'''
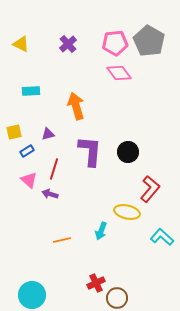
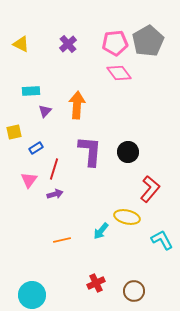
gray pentagon: moved 1 px left; rotated 12 degrees clockwise
orange arrow: moved 1 px right, 1 px up; rotated 20 degrees clockwise
purple triangle: moved 3 px left, 23 px up; rotated 32 degrees counterclockwise
blue rectangle: moved 9 px right, 3 px up
pink triangle: rotated 24 degrees clockwise
purple arrow: moved 5 px right; rotated 147 degrees clockwise
yellow ellipse: moved 5 px down
cyan arrow: rotated 18 degrees clockwise
cyan L-shape: moved 3 px down; rotated 20 degrees clockwise
brown circle: moved 17 px right, 7 px up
'''
*Your objective*.
Print the whole listing above exactly, and keep every picture out of the copy.

*Expected answer*.
gray pentagon: moved 1 px left; rotated 12 degrees clockwise
orange arrow: moved 1 px right, 1 px up; rotated 20 degrees clockwise
purple triangle: moved 3 px left, 23 px up; rotated 32 degrees counterclockwise
blue rectangle: moved 9 px right, 3 px up
pink triangle: rotated 24 degrees clockwise
purple arrow: moved 5 px right; rotated 147 degrees clockwise
yellow ellipse: moved 5 px down
cyan arrow: rotated 18 degrees clockwise
cyan L-shape: moved 3 px down; rotated 20 degrees clockwise
brown circle: moved 17 px right, 7 px up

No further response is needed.